#### What the task requires:
Filter the entries below, keeping every line that has the word "moved".
++++++++++++++++++++
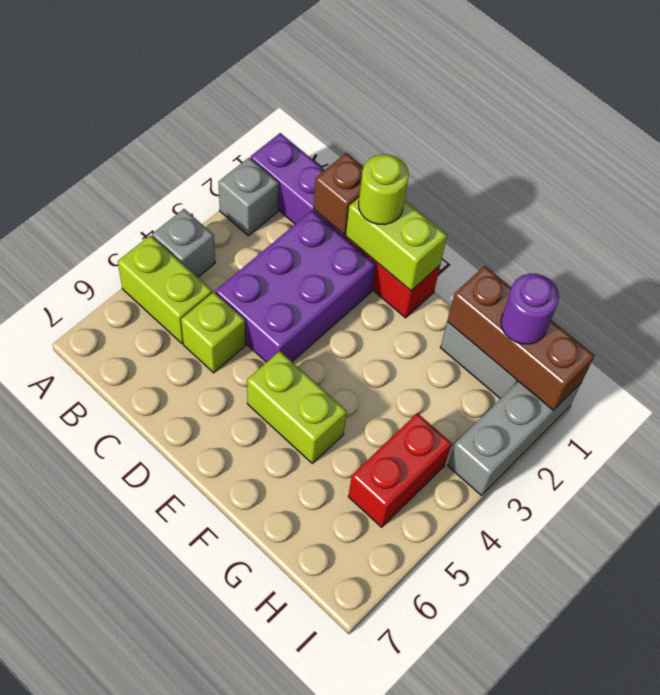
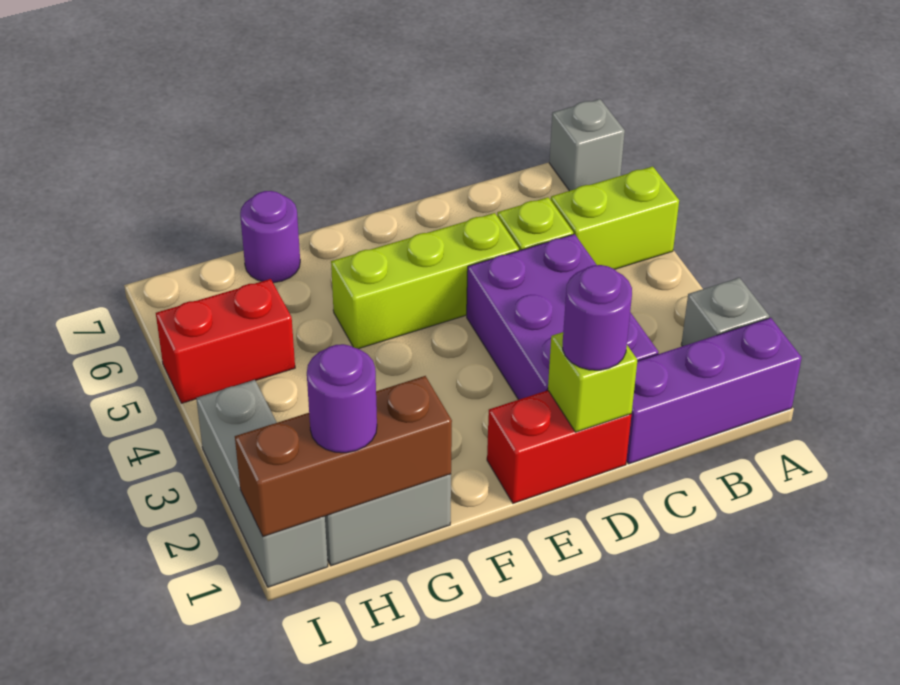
grey 1x1 brick [152,209,215,277] -> grey 1x1 brick moved to [549,99,625,191]
brown 1x1 brick [313,153,363,235] -> none
lime 1x2 brick [346,198,447,291] -> lime 1x1 brick [548,332,637,432]
lime 1x1 round brick [359,154,409,225] -> purple 1x1 round brick [563,265,632,370]
lime 1x2 brick [247,351,347,463] -> lime 1x3 brick [331,213,519,349]
none -> purple 1x1 round brick [240,191,300,283]
red 1x2 brick [348,413,452,527] -> red 1x2 brick turned to [156,279,295,403]

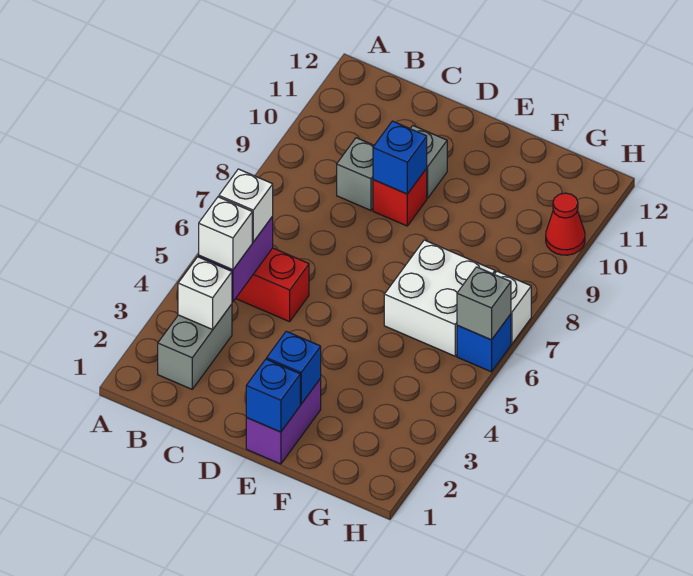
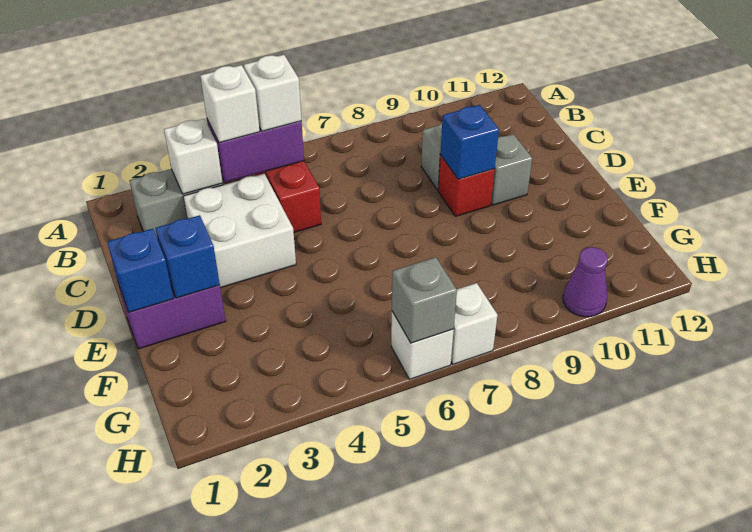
white 2x2 brick [384,240,495,356] -> white 2x2 brick moved to [183,174,296,288]
blue 1x1 brick [457,314,511,372] -> white 1x1 brick [391,312,454,379]
red 1x1 cone [546,193,585,255] -> purple 1x1 cone [563,247,608,317]

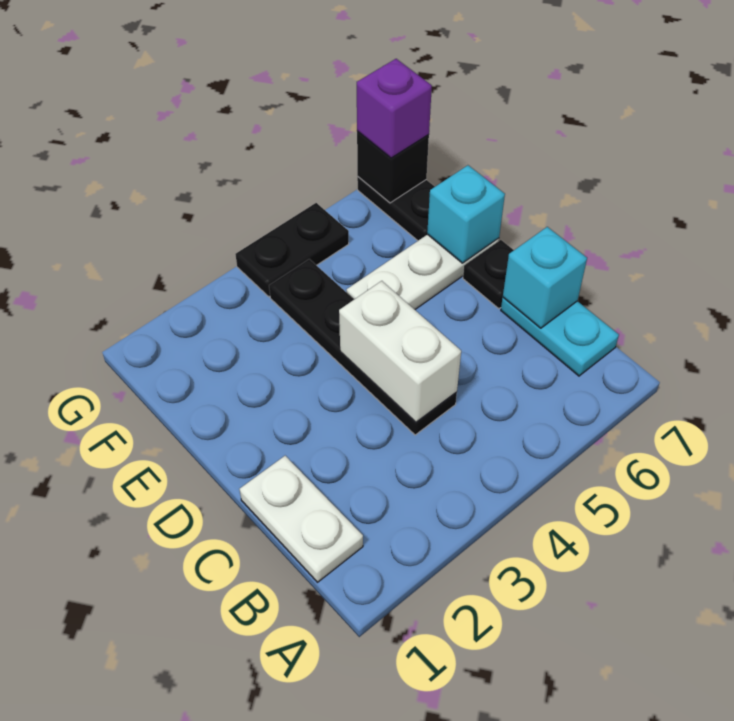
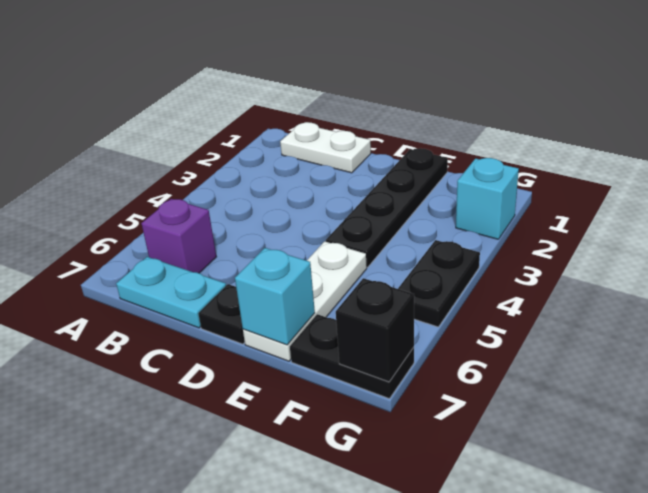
black 1x4 plate [269,259,457,435] -> black 1x4 plate turned to [326,148,448,267]
white 1x2 brick [339,281,461,422] -> none
cyan 1x1 brick [503,227,587,328] -> cyan 1x1 brick moved to [456,158,519,239]
purple 1x1 brick [357,59,432,158] -> purple 1x1 brick moved to [142,199,216,273]

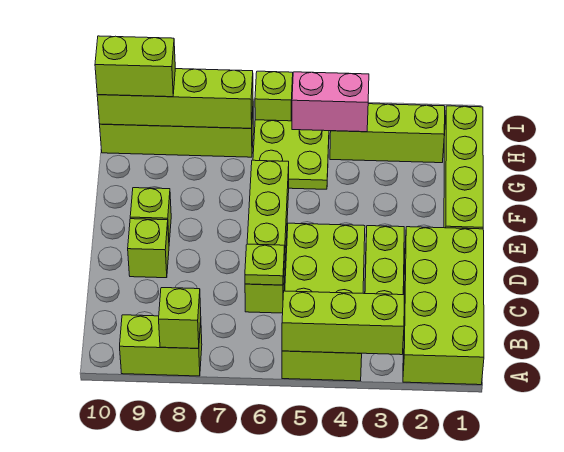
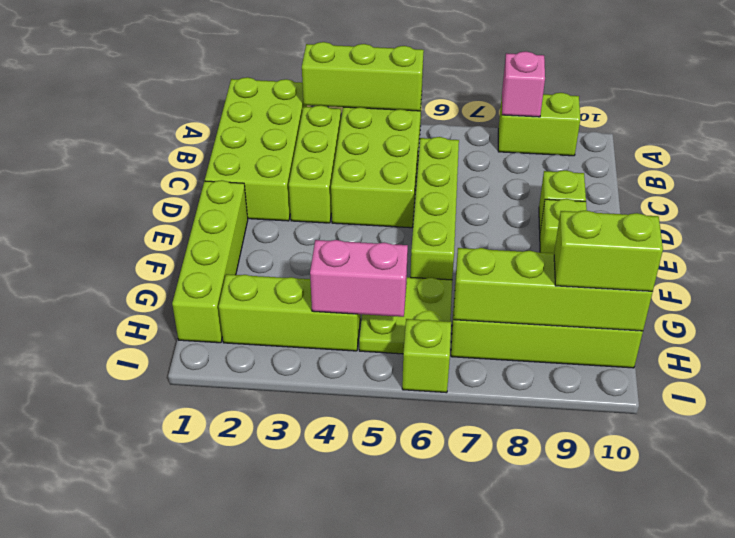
lime 1x1 brick [159,288,201,348] -> pink 1x1 brick [502,51,545,117]
lime 1x1 plate [245,244,285,285] -> none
++++++++++++++++++++
#### Exercise response:
grey 1x1 brick [152,209,215,277] -> grey 1x1 brick moved to [549,99,625,191]
white 2x2 brick [384,240,495,356] -> white 2x2 brick moved to [183,174,296,288]
cyan 1x1 brick [503,227,587,328] -> cyan 1x1 brick moved to [456,158,519,239]
purple 1x1 brick [357,59,432,158] -> purple 1x1 brick moved to [142,199,216,273]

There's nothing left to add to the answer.